**The problem**
Output all of the data exactly, keeping any images out of the copy.

**Dataset excerpt**
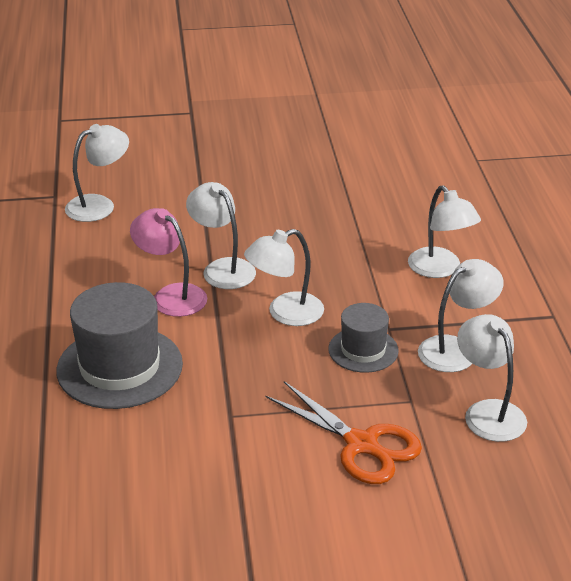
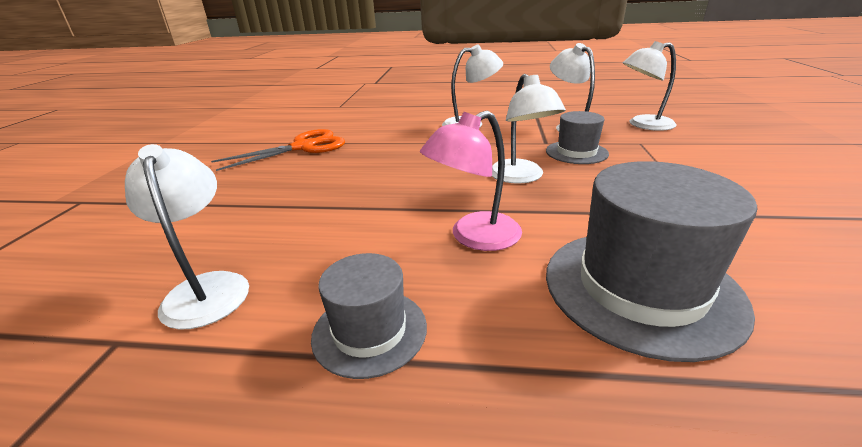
camera: 75 degrees left, 5 degrees down
(70, 269) = (369, 331): none -> grey hat
(222, 268) = (430, 202): white lamp -> none
(362, 445) = (709, 161): orange scissors -> orange scissors (304, 147)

**Answer space**
camera: 75 degrees left, 5 degrees down
(70, 269) = (369, 331): none -> grey hat
(222, 268) = (430, 202): white lamp -> none
(362, 445) = (709, 161): orange scissors -> orange scissors (304, 147)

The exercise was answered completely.